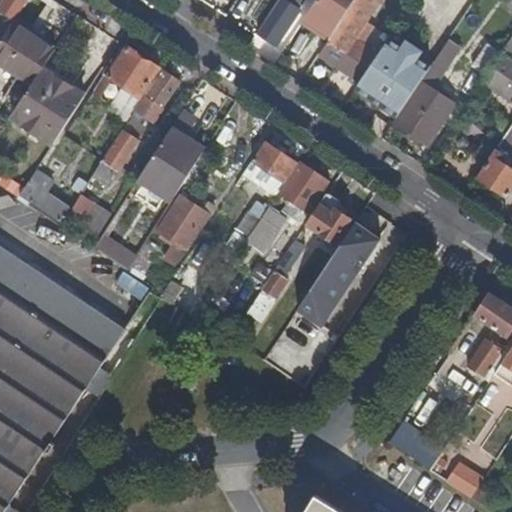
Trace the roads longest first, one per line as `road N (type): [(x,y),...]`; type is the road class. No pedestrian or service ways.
road 1 (residential): [(67,511),(93,470),(307,439),(357,400),(465,230)]
road 2 (residential): [(121,0),(465,230)]
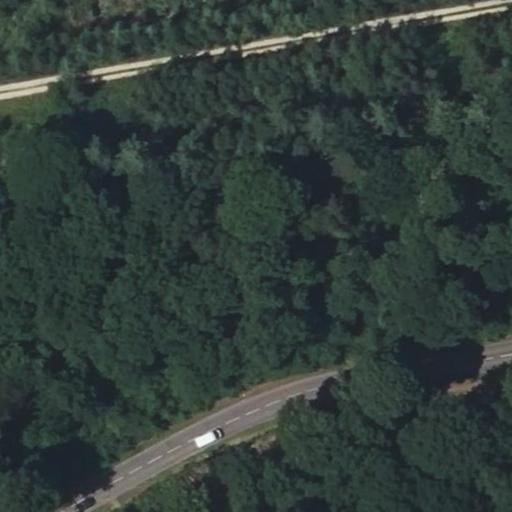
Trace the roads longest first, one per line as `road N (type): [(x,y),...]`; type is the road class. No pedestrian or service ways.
road 1 (tertiary): [(511,341),(258,380),(92,439),(0,505)]
road 2 (track): [(498,0),(0,88)]
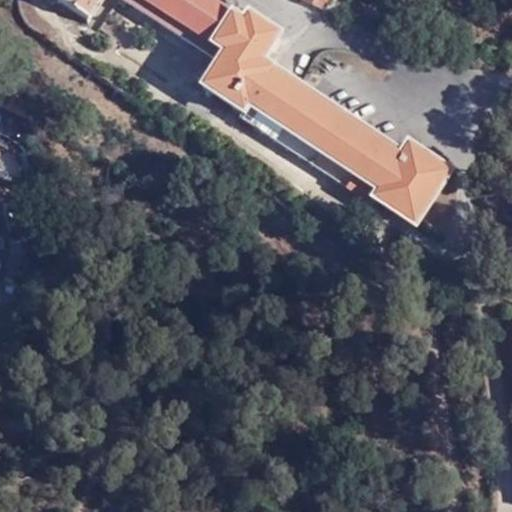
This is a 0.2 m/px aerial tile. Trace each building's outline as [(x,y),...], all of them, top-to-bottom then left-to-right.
[(61,0),(60,3),(88,21),(101,0),(134,0),(224,56),(219,64),(202,90),(243,117),(248,109),(377,193),(372,201),(414,227),(448,173),(408,148),(401,157),(259,65),(276,38),(247,20),(242,26),(201,0),(61,0)] [(134,0),(117,0),(219,64),(224,56),(134,0)] [(297,0),(321,10),(325,0),(297,0)] [(248,109),(243,117),(239,123),(369,206),(372,201),(377,193),(248,109)] [(0,232),(7,234),(14,207),(0,202),(0,232)]
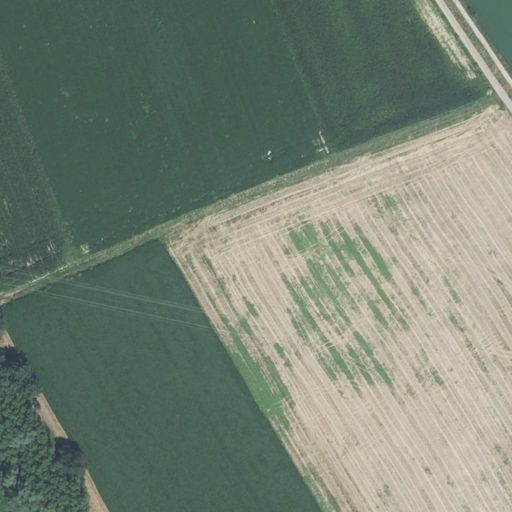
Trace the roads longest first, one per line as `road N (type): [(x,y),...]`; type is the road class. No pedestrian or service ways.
road 1 (track): [(0,330),(105,511)]
road 2 (track): [(511,100),(443,0)]
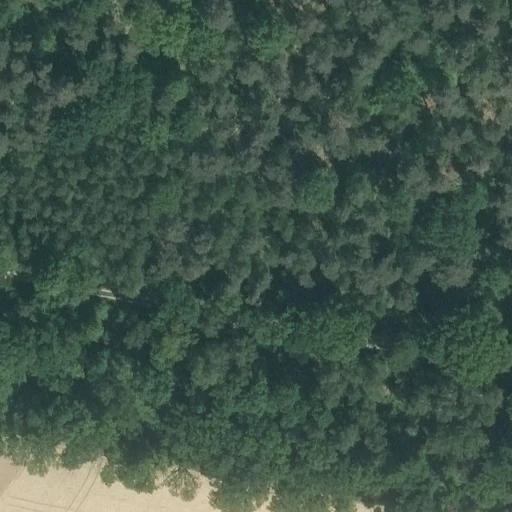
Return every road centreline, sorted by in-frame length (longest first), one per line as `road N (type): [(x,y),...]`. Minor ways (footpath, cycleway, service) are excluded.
road 1 (track): [(465,365),(0,274)]
road 2 (track): [(0,121),(180,0)]
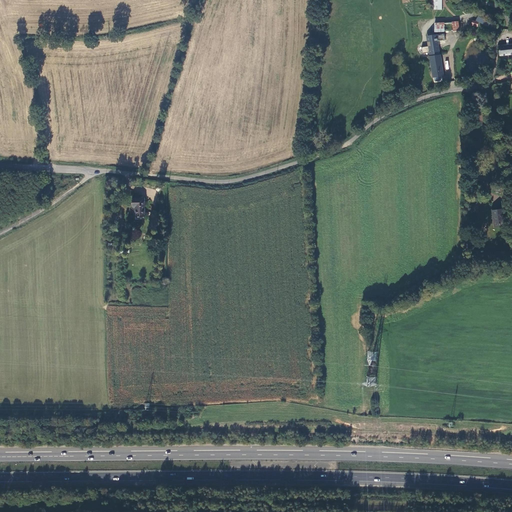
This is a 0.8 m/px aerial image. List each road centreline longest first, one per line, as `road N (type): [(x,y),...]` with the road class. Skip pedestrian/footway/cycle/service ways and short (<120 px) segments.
road 1 (unclassified): [(0,166),(216,181),(255,175),(351,141),(414,100),(474,87),(495,64),(497,38),(511,35)]
road 2 (trunk): [(0,477),(334,475),(511,484)]
road 3 (trunk): [(511,464),(333,455),(0,456)]
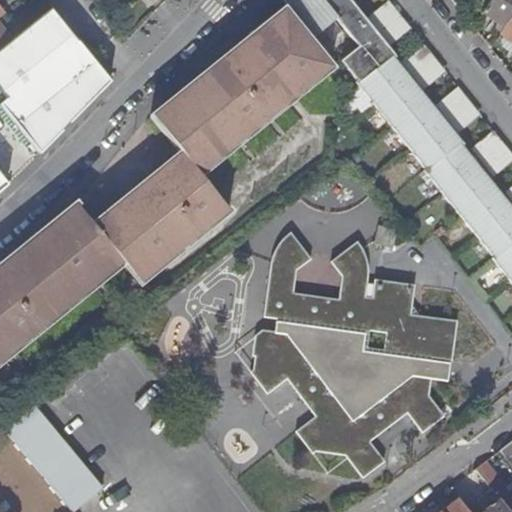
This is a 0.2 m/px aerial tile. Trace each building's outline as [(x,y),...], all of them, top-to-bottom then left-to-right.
[(378,35),(367,21),(349,0),(285,0),(282,2),(292,15),(290,17),(311,43),(337,22),(360,50),(342,63),(359,85),(358,86),(428,173),(426,174),(495,259),(493,261),(511,284),(511,208),(462,146),(463,145),(393,58),(395,56),(389,49),(378,35)] [(511,0),(491,0),(482,15),(498,26),(502,29),(511,14),(511,0)] [(390,2),(367,21),(378,35),(401,16),(397,11),(390,2)] [(112,84),(50,8),(19,34),(0,50),(0,92),(8,103),(2,108),(42,158),(112,84)] [(181,155),(201,179),(332,71),(282,12),(152,120),(181,155)] [(0,50),(19,34),(4,16),(0,18),(0,50)] [(378,35),(389,49),(413,30),(401,16),(378,35)] [(511,44),(511,19),(501,36),(502,36),(511,44)] [(511,51),(511,44),(502,36),(498,41),(511,51)] [(413,79),(436,60),(424,45),(402,64),(413,79)] [(436,60),(413,79),(424,93),(447,74),(436,60)] [(448,122),(471,103),(460,89),(437,108),(448,122)] [(471,103),(448,122),(459,136),(482,117),(471,103)] [(483,165),(506,147),(495,133),(471,152),(483,165)] [(511,154),(506,147),(483,165),(494,180),(511,165),(511,154)] [(229,213),(201,179),(181,155),(93,227),(124,266),(140,286),(229,213)] [(0,200),(11,190),(0,175),(0,200)] [(0,364),(124,266),(93,227),(76,206),(0,267),(0,364)] [(444,232),(439,227),(431,233),(436,238),(444,232)] [(394,232),(377,228),(374,244),(373,243),(372,245),(391,249),(394,232)] [(270,255),(289,280),(291,273),(306,261),(286,234),(276,243),(270,255)] [(304,299),(327,328),(360,332),(368,333),(366,349),(432,358),(451,361),(457,320),(420,316),(411,305),(414,286),(374,280),(372,300),(365,299),(367,276),(366,269),(362,255),(358,247),(354,240),(326,265),(337,279),(335,302),(330,300),(323,305),(318,299),(305,298),(304,299)] [(289,280),(270,255),(268,263),(260,319),(287,296),(289,280)] [(294,296),(287,296),(260,319),(274,321),(327,328),(304,299),(299,303),(294,296)] [(327,328),(274,321),(273,324),(329,331),(359,335),(360,332),(327,328)] [(387,407),(329,331),(273,324),(272,334),(258,332),(256,334),(294,383),(295,384),(309,403),(310,404),(368,479),(385,464),(367,442),(372,438),(374,429),(380,432),(397,419),(387,407)] [(329,331),(387,407),(412,388),(439,422),(445,418),(428,397),(429,381),(431,362),(358,352),(358,348),(359,335),(329,331)] [(360,332),(359,335),(358,348),(366,349),(368,333),(360,332)] [(288,384),(294,383),(256,334),(253,337),(250,356),(253,357),(251,370),(248,373),(264,394),(284,379),(288,384)] [(431,362),(432,358),(366,349),(358,348),(358,352),(431,362)] [(431,362),(429,381),(447,384),(449,364),(431,362)] [(303,403),(309,403),(295,384),(294,391),(303,403)] [(387,407),(397,419),(405,413),(422,435),(439,422),(412,388),(387,407)] [(364,481),(368,479),(310,404),(309,410),(314,417),(294,432),(311,454),(314,452),(345,457),(364,481)] [(72,511),(77,511),(103,491),(34,408),(7,431),(72,511)] [(511,447),(509,444),(500,451),(511,467),(511,447)] [(511,511),(511,489),(509,492),(485,462),(474,470),(490,490),(505,511),(511,511)] [(484,511),(483,511),(505,511),(490,490),(476,500),(484,511)] [(467,511),(459,500),(443,511),(467,511)]
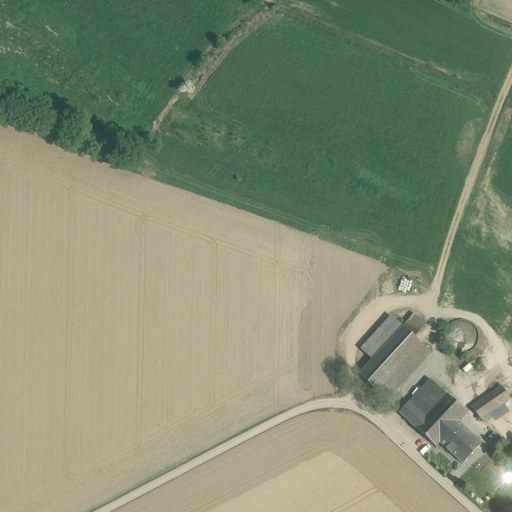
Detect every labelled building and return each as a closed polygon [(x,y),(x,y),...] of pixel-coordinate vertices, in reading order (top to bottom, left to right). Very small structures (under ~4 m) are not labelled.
[(422,323),(414,315),(403,327),(412,335),(422,323)] [(392,317),(362,350),(372,359),(402,327),(392,317)] [(372,359),(358,375),(378,393),(386,385),(416,353),(422,345),(412,335),(403,327),(402,326),(402,327),(372,359)] [(431,353),(422,345),(416,353),(424,360),(431,353)] [(416,353),(386,385),(394,392),(424,360),(416,353)] [(431,380),(409,403),(425,418),(447,395),(431,380)] [(394,392),(386,385),(378,393),(386,401),(394,392)] [(502,387),(471,408),(480,420),(510,399),(502,387)] [(401,399),(394,392),(386,401),(393,407),(401,399)] [(447,395),(425,418),(409,403),(399,413),(436,447),(459,423),(467,414),(447,395)] [(459,423),(440,443),(463,465),(482,444),(459,423)] [(494,432),(486,440),(494,448),(502,440),(494,432)]
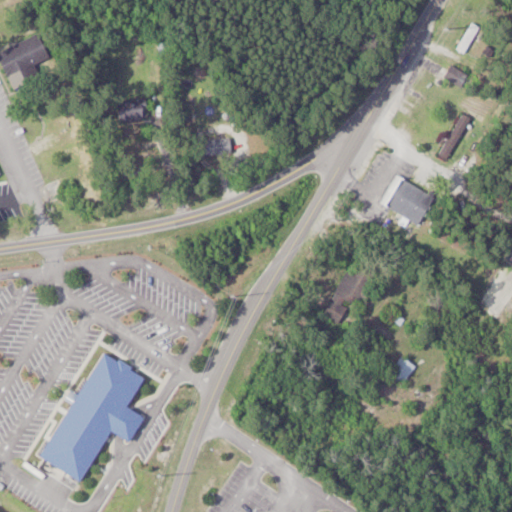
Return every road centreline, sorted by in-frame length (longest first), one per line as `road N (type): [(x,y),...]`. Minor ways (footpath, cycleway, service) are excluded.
road 1 (tertiary): [(167,511),(202,411),(256,302),(435,0)]
road 2 (residential): [(0,247),(217,209),(356,133)]
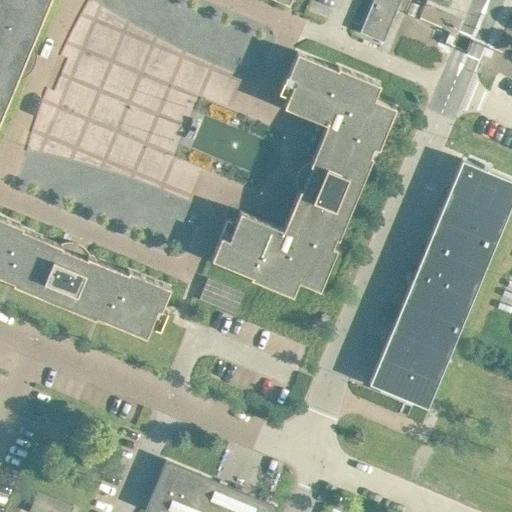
============
> **Stated exercise**
Rewrite every one of the entries above, replacing "longest first" with "longest to shortest" wherever it occurs and changing nothing else. Omit the pictures.

> **Problem solution**
Trace the roads longest to shortest, one per line as `road N (type): [(x,y),...]`; type is the road class. No pedestrian or service ways.
road 1 (residential): [(67,511),(93,470),(307,439),(357,400),(465,230)]
road 2 (residential): [(121,0),(465,230)]
Trace the roads longest to shortest, one per line as `road N (type): [(x,y),...]`; type is the road class. No pedestrian or service ways.
road 1 (tertiary): [(511,341),(258,380),(92,439),(0,505)]
road 2 (track): [(498,0),(0,88)]
This is a 0.2 m/px aerial tile. Trace each building's outline as [(x,y),...], all of them, top-to-bottom then left-to-right.
[(61,0),(60,3),(88,21),(101,0),(134,0),(224,56),(219,64),(202,90),(243,117),(248,109),(377,193),(372,201),(414,227),(448,173),(408,148),(401,157),(259,65),(276,38),(247,20),(242,26),(201,0),(61,0)] [(134,0),(117,0),(219,64),(224,56),(134,0)] [(297,0),(321,10),(325,0),(297,0)] [(248,109),(243,117),(239,123),(369,206),(372,201),(377,193),(248,109)] [(0,232),(7,234),(14,207),(0,202),(0,232)]
Trace the roads longest to shortest, one per line as `road N (type): [(x,y),...]`; type is the road class. No pedestrian or service ways.
road 1 (track): [(0,330),(105,511)]
road 2 (track): [(511,100),(443,0)]
Return every road centreline, sorted by in-frame length (longest to shortest), one per line as `road N (type): [(x,y),...]`. Minor ways (footpath, cycleway, service) are excluded.
road 1 (track): [(465,365),(0,274)]
road 2 (track): [(0,121),(180,0)]
This is a 0.8 m/px aerial image. List each road centreline longest to shortest, one per line, as `road N (type): [(x,y),...]` with the road class. Skip pedestrian/footway/cycle/service ways and short (<120 px) segments.
road 1 (unclassified): [(0,166),(216,181),(255,175),(351,141),(414,100),(474,87),(495,64),(497,38),(511,35)]
road 2 (trunk): [(0,477),(334,475),(511,484)]
road 3 (trunk): [(511,464),(333,455),(0,456)]
This is a 0.2 m/px aerial tile. Trace each building's outline as [(x,y),...], all of them, top-to-bottom then left-to-right.
[(378,35),(367,21),(349,0),(285,0),(282,2),(292,15),(290,17),(311,43),(337,22),(360,50),(342,63),(359,85),(358,86),(428,173),(426,174),(495,259),(493,261),(511,284),(511,208),(462,146),(463,145),(393,58),(395,56),(389,49),(378,35)] [(511,0),(491,0),(482,15),(498,26),(502,29),(511,14),(511,0)] [(390,2),(367,21),(378,35),(401,16),(397,11),(390,2)] [(112,84),(50,8),(19,34),(0,50),(0,92),(8,103),(2,108),(42,158),(112,84)] [(181,155),(201,179),(332,71),(282,12),(152,120),(181,155)] [(0,50),(19,34),(4,16),(0,18),(0,50)] [(378,35),(389,49),(413,30),(401,16),(378,35)] [(511,44),(511,19),(501,36),(502,36),(511,44)] [(511,51),(511,44),(502,36),(498,41),(511,51)] [(413,79),(436,60),(424,45),(402,64),(413,79)] [(436,60),(413,79),(424,93),(447,74),(436,60)] [(448,122),(471,103),(460,89),(437,108),(448,122)] [(471,103),(448,122),(459,136),(482,117),(471,103)] [(483,165),(506,147),(495,133),(471,152),(483,165)] [(511,154),(506,147),(483,165),(494,180),(511,165),(511,154)] [(229,213),(201,179),(181,155),(93,227),(124,266),(140,286),(229,213)] [(0,200),(11,190),(0,175),(0,200)] [(0,364),(124,266),(93,227),(76,206),(0,267),(0,364)] [(444,232),(439,227),(431,233),(436,238),(444,232)] [(394,232),(377,228),(374,244),(373,243),(372,245),(391,249),(394,232)] [(270,255),(289,280),(291,273),(306,261),(286,234),(276,243),(270,255)] [(304,299),(327,328),(360,332),(368,333),(366,349),(432,358),(451,361),(457,320),(420,316),(411,305),(414,286),(374,280),(372,300),(365,299),(367,276),(366,269),(362,255),(358,247),(354,240),(326,265),(337,279),(335,302),(330,300),(323,305),(318,299),(305,298),(304,299)] [(289,280),(270,255),(268,263),(260,319),(287,296),(289,280)] [(294,296),(287,296),(260,319),(274,321),(327,328),(304,299),(299,303),(294,296)] [(327,328),(274,321),(273,324),(329,331),(359,335),(360,332),(327,328)] [(387,407),(329,331),(273,324),(272,334),(258,332),(256,334),(294,383),(295,384),(309,403),(310,404),(368,479),(385,464),(367,442),(372,438),(374,429),(380,432),(397,419),(387,407)] [(329,331),(387,407),(412,388),(439,422),(445,418),(428,397),(429,381),(431,362),(358,352),(358,348),(359,335),(329,331)] [(360,332),(359,335),(358,348),(366,349),(368,333),(360,332)] [(288,384),(294,383),(256,334),(253,337),(250,356),(253,357),(251,370),(248,373),(264,394),(284,379),(288,384)] [(431,362),(432,358),(366,349),(358,348),(358,352),(431,362)] [(431,362),(429,381),(447,384),(449,364),(431,362)] [(303,403),(309,403),(295,384),(294,391),(303,403)] [(387,407),(397,419),(405,413),(422,435),(439,422),(412,388),(387,407)] [(364,481),(368,479),(310,404),(309,410),(314,417),(294,432),(311,454),(314,452),(345,457),(364,481)] [(72,511),(77,511),(103,491),(34,408),(7,431),(72,511)] [(511,447),(509,444),(500,451),(511,467),(511,447)] [(511,511),(511,489),(509,492),(485,462),(474,470),(490,490),(505,511),(511,511)] [(484,511),(483,511),(505,511),(490,490),(476,500),(484,511)] [(467,511),(459,500),(443,511),(467,511)]
Detect every labelled building and return each as a closed polygon [(x,y),(x,y),...] of pixel-coordinate vertices, in reading order (top to bottom, left to right). Very small structures (under ~4 m) are not labelled.
[(422,323),(414,315),(403,327),(412,335),(422,323)] [(392,317),(362,350),(372,359),(402,327),(392,317)] [(372,359),(358,375),(378,393),(386,385),(416,353),(422,345),(412,335),(403,327),(402,326),(402,327),(372,359)] [(431,353),(422,345),(416,353),(424,360),(431,353)] [(416,353),(386,385),(394,392),(424,360),(416,353)] [(431,380),(409,403),(425,418),(447,395),(431,380)] [(394,392),(386,385),(378,393),(386,401),(394,392)] [(502,387),(471,408),(480,420),(510,399),(502,387)] [(401,399),(394,392),(386,401),(393,407),(401,399)] [(447,395),(425,418),(409,403),(399,413),(436,447),(459,423),(467,414),(447,395)] [(459,423),(440,443),(463,465),(482,444),(459,423)] [(494,432),(486,440),(494,448),(502,440),(494,432)]
Return every road centreline, sorted by in-frame length (longest to shortest), one per line as `road N (type): [(x,y),...]`. Minor ways (footpath, cycleway, service) are excluded.
road 1 (tertiary): [(167,511),(202,411),(256,302),(435,0)]
road 2 (residential): [(0,247),(217,209),(356,133)]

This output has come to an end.